* **EXERCISE BRIEF**: Give back, exactly and with nothing else, the lines running from the one that contains "R9: 150 (0V, NET12) -> 150 (0V, 3V3)" to the end of the entries below; do not include pictures.

(Recorded data)
.....

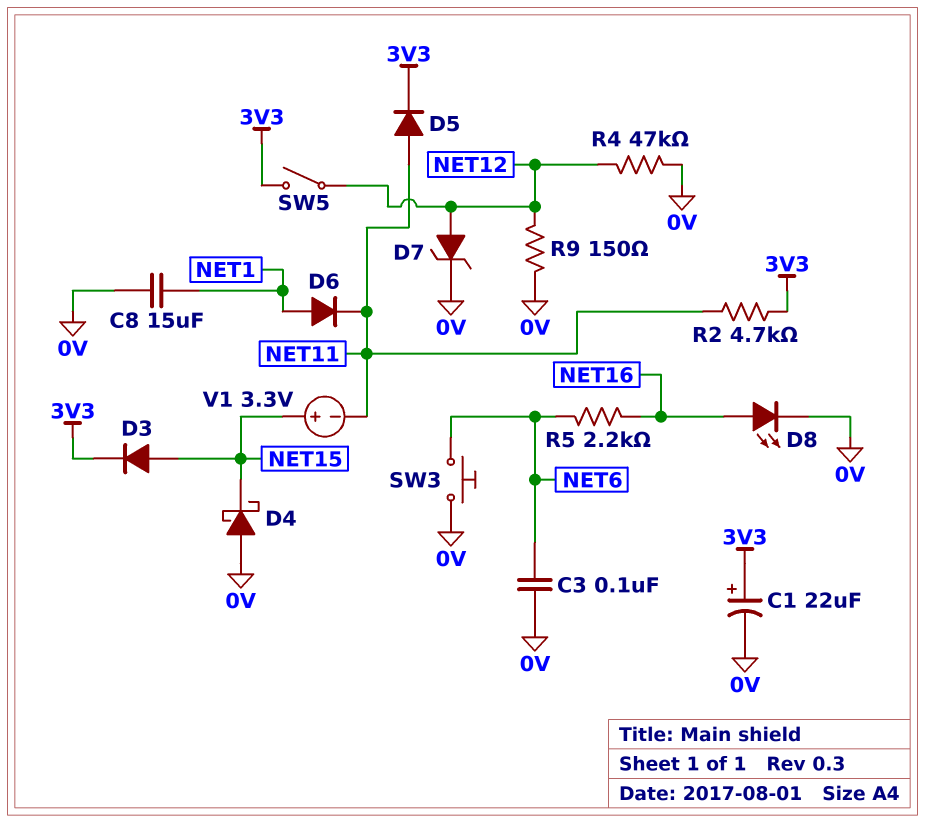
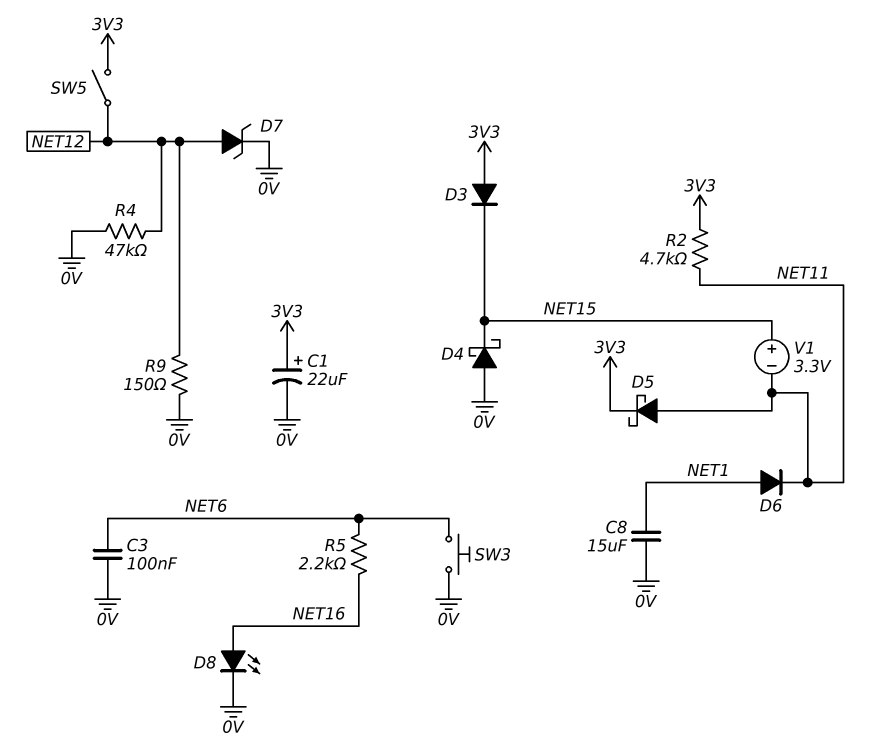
D3: diode (A NET15, K 3V3) -> diode (A 3V3, K NET15)
D5: diode (A NET11, K 3V3) -> schottky (A NET11, K 3V3)

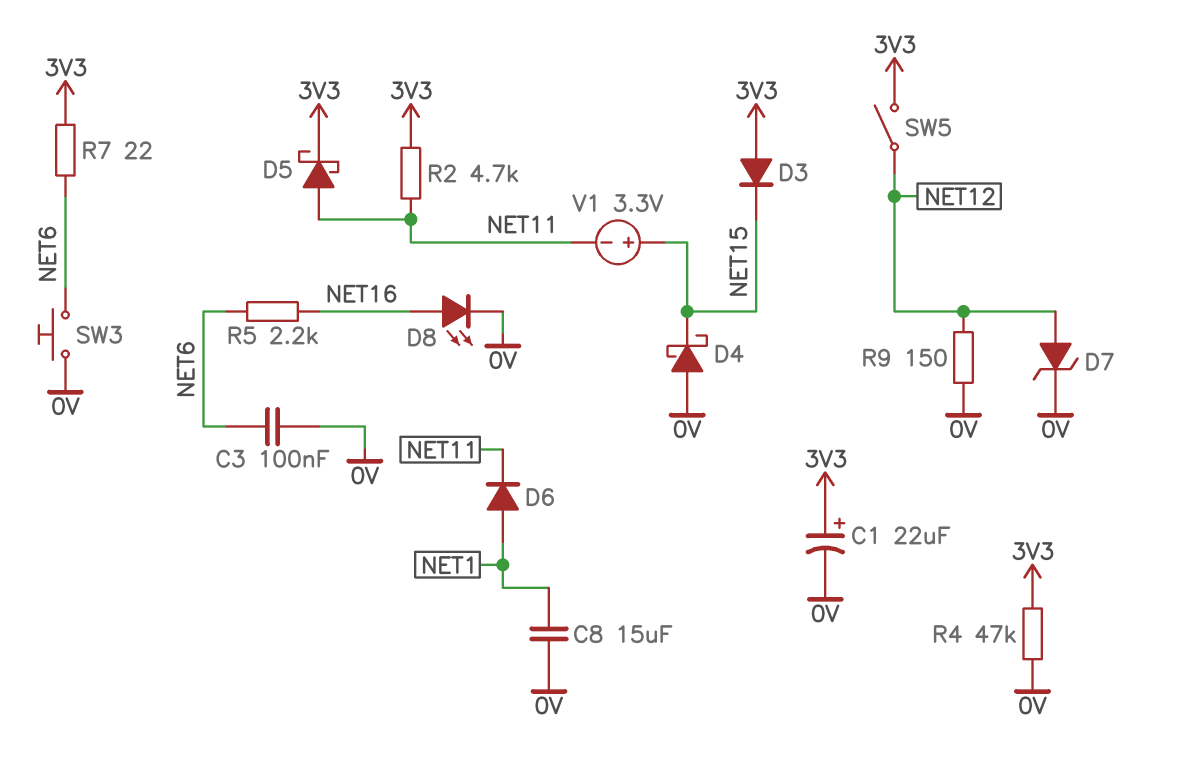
R4: 47k (0V, NET12) -> 47k (0V, 3V3)
R7: none -> 22 (3V3, NET6)

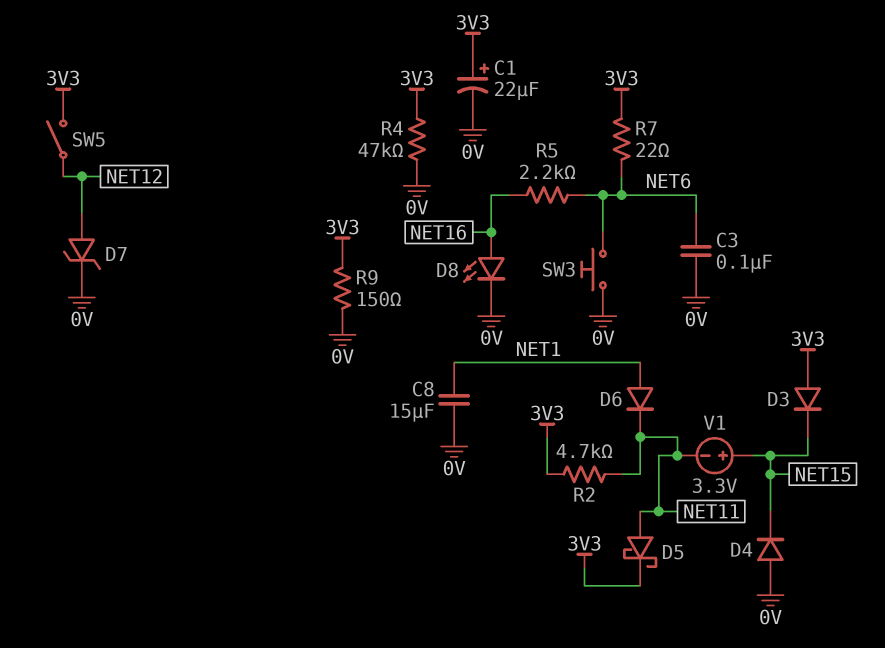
D4: schottky (A 0V, K NET15) -> diode (A 0V, K NET15)
R9: 150 (0V, NET12) -> 150 (0V, 3V3)

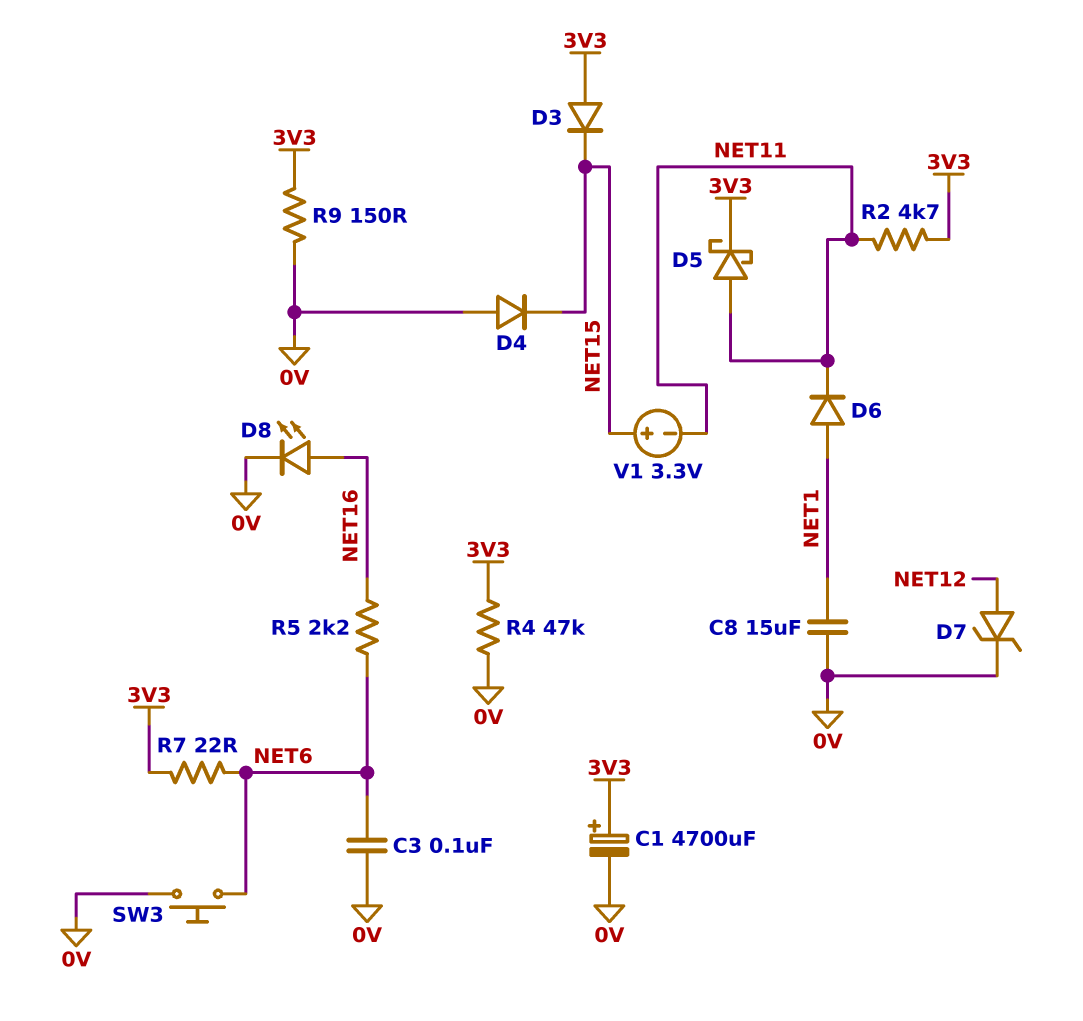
C1: 22uF (plus 3V3, minus 0V) -> 4700uF (plus 3V3, minus 0V)
SW5: switch (3V3, NET12) -> none

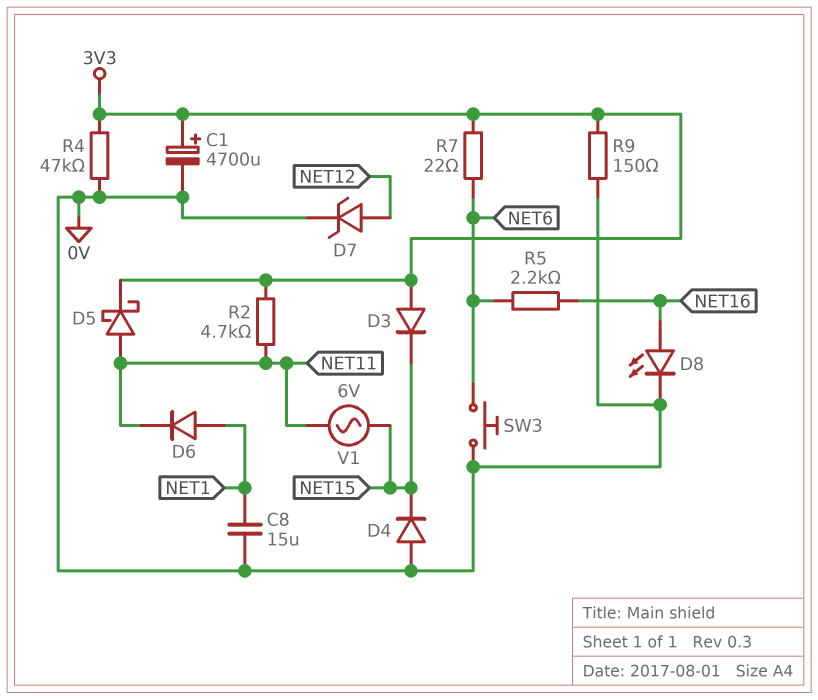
C3: 100nF (0V, NET6) -> none
V1: 3.3V (plus NET15, minus NET11) -> AC 6V (NET11, NET15)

.....

* **ANSWER SECTION**:
R9: 150 (0V, NET12) -> 150 (0V, 3V3)

C1: 22uF (plus 3V3, minus 0V) -> 4700uF (plus 3V3, minus 0V)
SW5: switch (3V3, NET12) -> none

C3: 100nF (0V, NET6) -> none
V1: 3.3V (plus NET15, minus NET11) -> AC 6V (NET11, NET15)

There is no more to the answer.